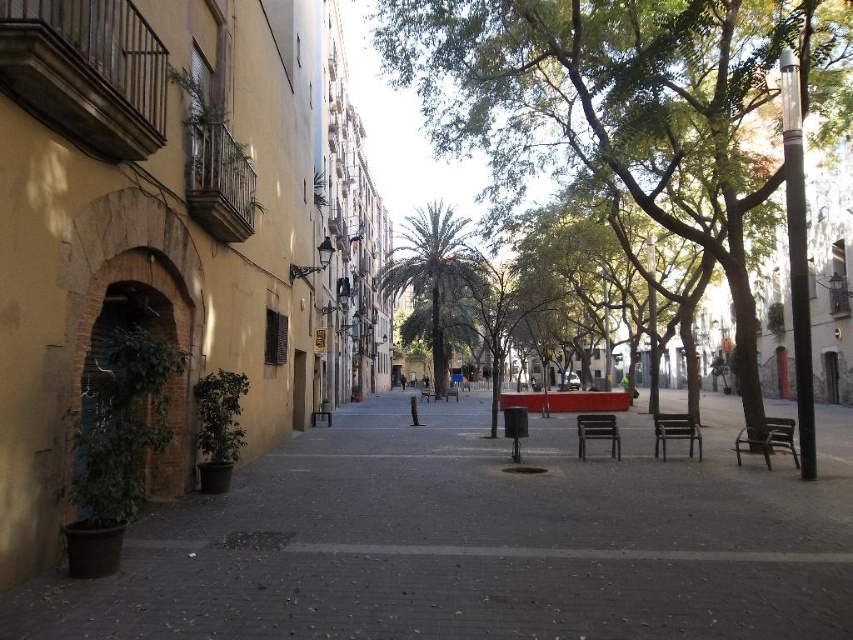
Can you confirm if wooden park bench at center is positioned to the right of black plastic bench at center?

No, wooden park bench at center is not to the right of black plastic bench at center.

Does point (659, 428) lie in front of point (613, 442)?

Yes, point (659, 428) is closer to viewer.

The height and width of the screenshot is (640, 853). What do you see at coordinates (675, 433) in the screenshot?
I see `wooden park bench at center` at bounding box center [675, 433].

The height and width of the screenshot is (640, 853). I want to click on wooden park bench at center, so click(675, 433).

Is green leafy tree at center further to the viewer compared to wooden park bench at center?

No, it is not.

Describe the element at coordinates (633, 116) in the screenshot. I see `green leafy tree at center` at that location.

Locate an element on the screen. This screenshot has height=640, width=853. green leafy tree at center is located at coordinates click(633, 116).

Which is more to the left, green leafy palm tree at center or wooden bench at center?

Positioned to the left is wooden bench at center.

In the scene shown: Measure the distance between point (448,268) and camera.

The distance of point (448,268) from camera is 36.62 meters.

Identify the location of green leafy palm tree at center. (432, 273).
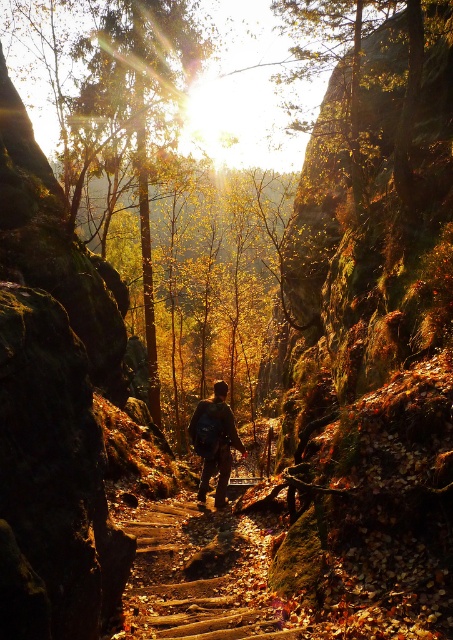
Question: Can you confirm if green mossy rock at center is smaller than brown wooden trail at center?

Choices:
 (A) yes
 (B) no

Answer: (B)

Question: Which point is closer to the camera taking this photo?

Choices:
 (A) (428, 541)
 (B) (170, 582)
 (C) (205, 452)

Answer: (A)

Question: Which point appears closest to the camera in this image?

Choices:
 (A) (191, 564)
 (B) (424, 547)

Answer: (B)

Question: Which point is farther from the camera taking this photo?

Choices:
 (A) (331, 250)
 (B) (212, 436)

Answer: (A)

Question: Does brown wooden trail at center appear on the left side of camouflage backpack at center?

Choices:
 (A) yes
 (B) no

Answer: (A)

Question: Does green mossy rock at center appear on the right side of camouflage backpack at center?

Choices:
 (A) yes
 (B) no

Answer: (A)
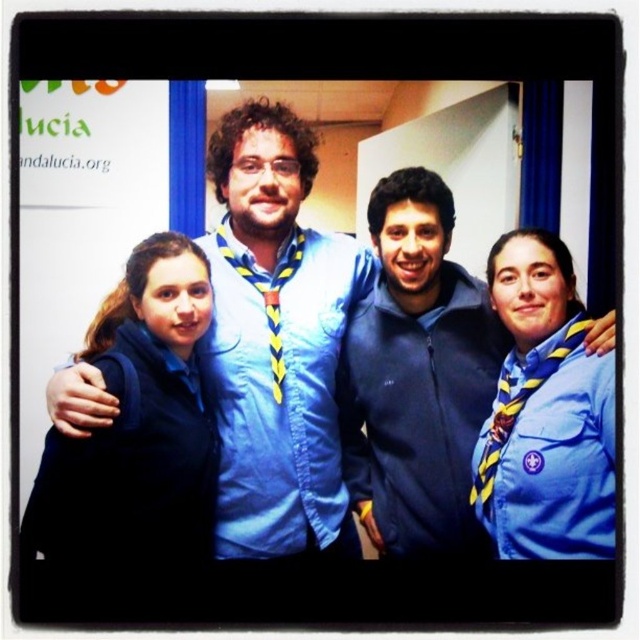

What you need to do>
Arrange the data above as a Markdown table with the columns Row and Data line. Give each nonblank line its own numbered row, and leave the pictures out.

Response>
| Row | Data line |
|---|---|
| 1 | Can you confirm if wooden park bench at center is positioned to the right of black plastic bench at center? |
| 2 | No, wooden park bench at center is not to the right of black plastic bench at center. |
| 3 | Does point (659, 428) lie in front of point (613, 442)? |
| 4 | Yes, point (659, 428) is closer to viewer. |
| 5 | The height and width of the screenshot is (640, 853). What do you see at coordinates (675, 433) in the screenshot? |
| 6 | I see `wooden park bench at center` at bounding box center [675, 433]. |
| 7 | The height and width of the screenshot is (640, 853). I want to click on wooden park bench at center, so click(675, 433). |
| 8 | Is green leafy tree at center further to the viewer compared to wooden park bench at center? |
| 9 | No, it is not. |
| 10 | Describe the element at coordinates (633, 116) in the screenshot. I see `green leafy tree at center` at that location. |
| 11 | Locate an element on the screen. This screenshot has height=640, width=853. green leafy tree at center is located at coordinates click(633, 116). |
| 12 | Which is more to the left, green leafy palm tree at center or wooden bench at center? |
| 13 | Positioned to the left is wooden bench at center. |
| 14 | In the scene shown: Measure the distance between point (448,268) and camera. |
| 15 | The distance of point (448,268) from camera is 36.62 meters. |
| 16 | Identify the location of green leafy palm tree at center. (432, 273). |
| 17 | Question: Can you confirm if green mossy rock at center is smaller than brown wooden trail at center? |
| 18 | Choices: |
| 19 |  (A) yes |
| 20 |  (B) no |
| 21 | Answer: (B) |
| 22 | Question: Which point is closer to the camera taking this photo? |
| 23 | Choices: |
| 24 |  (A) (428, 541) |
| 25 |  (B) (170, 582) |
| 26 |  (C) (205, 452) |
| 27 | Answer: (A) |
| 28 | Question: Which point appears closest to the camera in this image? |
| 29 | Choices: |
| 30 |  (A) (191, 564) |
| 31 |  (B) (424, 547) |
| 32 | Answer: (B) |
| 33 | Question: Which point is farther from the camera taking this photo? |
| 34 | Choices: |
| 35 |  (A) (331, 250) |
| 36 |  (B) (212, 436) |
| 37 | Answer: (A) |
| 38 | Question: Does brown wooden trail at center appear on the left side of camouflage backpack at center? |
| 39 | Choices: |
| 40 |  (A) yes |
| 41 |  (B) no |
| 42 | Answer: (A) |
| 43 | Question: Does green mossy rock at center appear on the right side of camouflage backpack at center? |
| 44 | Choices: |
| 45 |  (A) yes |
| 46 |  (B) no |
| 47 | Answer: (A) |